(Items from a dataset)
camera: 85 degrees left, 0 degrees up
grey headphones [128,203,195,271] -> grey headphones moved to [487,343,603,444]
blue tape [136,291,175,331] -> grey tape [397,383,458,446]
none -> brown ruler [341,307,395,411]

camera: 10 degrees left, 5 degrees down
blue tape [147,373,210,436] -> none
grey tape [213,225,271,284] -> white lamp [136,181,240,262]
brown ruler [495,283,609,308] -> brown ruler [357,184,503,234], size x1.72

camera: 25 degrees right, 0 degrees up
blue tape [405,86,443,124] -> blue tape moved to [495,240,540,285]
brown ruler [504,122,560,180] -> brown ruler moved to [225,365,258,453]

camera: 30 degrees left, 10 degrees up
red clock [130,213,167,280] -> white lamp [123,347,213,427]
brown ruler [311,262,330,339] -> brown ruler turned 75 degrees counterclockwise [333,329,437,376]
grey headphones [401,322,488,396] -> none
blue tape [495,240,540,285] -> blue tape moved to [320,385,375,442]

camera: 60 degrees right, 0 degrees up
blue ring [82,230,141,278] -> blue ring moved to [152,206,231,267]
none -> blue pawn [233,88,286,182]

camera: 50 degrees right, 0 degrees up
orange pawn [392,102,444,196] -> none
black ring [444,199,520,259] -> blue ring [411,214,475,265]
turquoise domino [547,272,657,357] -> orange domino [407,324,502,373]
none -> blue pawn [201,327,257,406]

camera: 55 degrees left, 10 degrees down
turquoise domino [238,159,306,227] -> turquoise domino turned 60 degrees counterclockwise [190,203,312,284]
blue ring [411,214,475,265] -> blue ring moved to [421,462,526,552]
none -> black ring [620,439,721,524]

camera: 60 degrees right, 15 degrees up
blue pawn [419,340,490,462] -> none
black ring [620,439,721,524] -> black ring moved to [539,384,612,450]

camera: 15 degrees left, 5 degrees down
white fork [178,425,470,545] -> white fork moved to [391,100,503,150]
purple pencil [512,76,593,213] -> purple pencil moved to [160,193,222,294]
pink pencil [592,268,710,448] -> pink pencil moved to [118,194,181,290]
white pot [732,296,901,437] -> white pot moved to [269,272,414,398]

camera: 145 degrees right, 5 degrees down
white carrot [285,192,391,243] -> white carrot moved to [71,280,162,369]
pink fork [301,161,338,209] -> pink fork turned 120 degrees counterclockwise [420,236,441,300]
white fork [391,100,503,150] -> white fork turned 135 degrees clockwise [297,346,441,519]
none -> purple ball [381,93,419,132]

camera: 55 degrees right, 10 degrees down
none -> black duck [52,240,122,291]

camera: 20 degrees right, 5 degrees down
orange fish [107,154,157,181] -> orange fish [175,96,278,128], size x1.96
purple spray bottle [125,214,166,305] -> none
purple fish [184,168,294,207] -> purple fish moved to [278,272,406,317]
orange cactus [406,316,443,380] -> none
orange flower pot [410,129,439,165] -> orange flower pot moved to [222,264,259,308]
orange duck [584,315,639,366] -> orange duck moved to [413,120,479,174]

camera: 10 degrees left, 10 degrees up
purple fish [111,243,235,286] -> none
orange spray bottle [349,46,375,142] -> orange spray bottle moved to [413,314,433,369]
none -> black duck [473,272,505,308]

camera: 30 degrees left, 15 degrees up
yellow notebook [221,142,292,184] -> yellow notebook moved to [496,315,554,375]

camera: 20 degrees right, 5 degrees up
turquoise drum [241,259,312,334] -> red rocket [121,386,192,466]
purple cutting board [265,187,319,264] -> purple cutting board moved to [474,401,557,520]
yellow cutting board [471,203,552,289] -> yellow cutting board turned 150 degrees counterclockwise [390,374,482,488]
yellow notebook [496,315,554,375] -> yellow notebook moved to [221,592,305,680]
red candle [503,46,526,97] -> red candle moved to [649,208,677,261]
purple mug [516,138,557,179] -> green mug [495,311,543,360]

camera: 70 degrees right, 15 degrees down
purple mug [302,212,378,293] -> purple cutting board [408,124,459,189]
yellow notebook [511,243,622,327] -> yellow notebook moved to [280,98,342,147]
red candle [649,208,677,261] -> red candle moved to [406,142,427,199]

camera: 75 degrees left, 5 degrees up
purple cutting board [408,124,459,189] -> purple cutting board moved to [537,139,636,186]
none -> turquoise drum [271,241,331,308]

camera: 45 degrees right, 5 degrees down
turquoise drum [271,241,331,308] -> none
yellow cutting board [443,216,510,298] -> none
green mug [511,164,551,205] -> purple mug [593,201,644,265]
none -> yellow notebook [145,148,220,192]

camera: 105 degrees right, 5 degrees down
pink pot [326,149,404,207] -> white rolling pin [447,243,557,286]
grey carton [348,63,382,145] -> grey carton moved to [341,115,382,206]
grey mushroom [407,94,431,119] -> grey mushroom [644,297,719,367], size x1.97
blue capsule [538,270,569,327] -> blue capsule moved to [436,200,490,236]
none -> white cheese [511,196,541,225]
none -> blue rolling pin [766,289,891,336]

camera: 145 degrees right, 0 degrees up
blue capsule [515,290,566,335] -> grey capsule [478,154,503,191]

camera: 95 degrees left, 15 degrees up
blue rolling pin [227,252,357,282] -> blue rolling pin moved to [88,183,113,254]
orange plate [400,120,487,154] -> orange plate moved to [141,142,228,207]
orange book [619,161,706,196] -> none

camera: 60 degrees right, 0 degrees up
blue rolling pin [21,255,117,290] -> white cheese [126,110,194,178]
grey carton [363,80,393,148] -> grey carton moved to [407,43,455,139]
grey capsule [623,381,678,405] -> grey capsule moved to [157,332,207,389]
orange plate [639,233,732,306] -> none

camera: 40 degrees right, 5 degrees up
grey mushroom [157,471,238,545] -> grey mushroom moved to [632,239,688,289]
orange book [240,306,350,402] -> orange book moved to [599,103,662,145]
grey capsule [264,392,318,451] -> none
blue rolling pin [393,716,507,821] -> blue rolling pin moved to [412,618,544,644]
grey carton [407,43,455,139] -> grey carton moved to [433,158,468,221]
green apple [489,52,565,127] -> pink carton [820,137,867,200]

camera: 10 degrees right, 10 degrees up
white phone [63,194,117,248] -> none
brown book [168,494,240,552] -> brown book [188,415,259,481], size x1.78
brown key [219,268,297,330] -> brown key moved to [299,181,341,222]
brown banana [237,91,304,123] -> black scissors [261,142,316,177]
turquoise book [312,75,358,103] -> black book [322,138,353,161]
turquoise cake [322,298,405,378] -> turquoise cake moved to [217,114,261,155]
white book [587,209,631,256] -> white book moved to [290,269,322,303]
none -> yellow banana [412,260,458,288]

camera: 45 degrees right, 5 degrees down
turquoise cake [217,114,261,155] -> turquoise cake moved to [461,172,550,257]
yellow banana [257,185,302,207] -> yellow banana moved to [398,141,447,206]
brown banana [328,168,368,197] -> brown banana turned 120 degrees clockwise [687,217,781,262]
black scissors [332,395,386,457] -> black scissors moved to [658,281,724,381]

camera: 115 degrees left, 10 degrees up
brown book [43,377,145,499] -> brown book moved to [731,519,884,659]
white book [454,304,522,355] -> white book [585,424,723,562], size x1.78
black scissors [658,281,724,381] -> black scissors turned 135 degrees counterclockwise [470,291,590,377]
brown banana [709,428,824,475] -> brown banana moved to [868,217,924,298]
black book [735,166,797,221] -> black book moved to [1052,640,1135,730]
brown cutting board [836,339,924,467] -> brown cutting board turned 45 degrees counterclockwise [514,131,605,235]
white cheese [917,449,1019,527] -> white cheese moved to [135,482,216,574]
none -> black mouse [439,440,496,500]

Problem description
Only one stretch of the records above is wanted: the lines between the one holding "turquoise domino [547,272,657,357]" and the one holding "white fork [178,425,470,545]", inclusive, reproduced exactly.

Output for this exercise
turquoise domino [547,272,657,357] -> orange domino [407,324,502,373]
none -> blue pawn [201,327,257,406]

camera: 55 degrees left, 10 degrees down
turquoise domino [238,159,306,227] -> turquoise domino turned 60 degrees counterclockwise [190,203,312,284]
blue ring [411,214,475,265] -> blue ring moved to [421,462,526,552]
none -> black ring [620,439,721,524]

camera: 60 degrees right, 15 degrees up
blue pawn [419,340,490,462] -> none
black ring [620,439,721,524] -> black ring moved to [539,384,612,450]

camera: 15 degrees left, 5 degrees down
white fork [178,425,470,545] -> white fork moved to [391,100,503,150]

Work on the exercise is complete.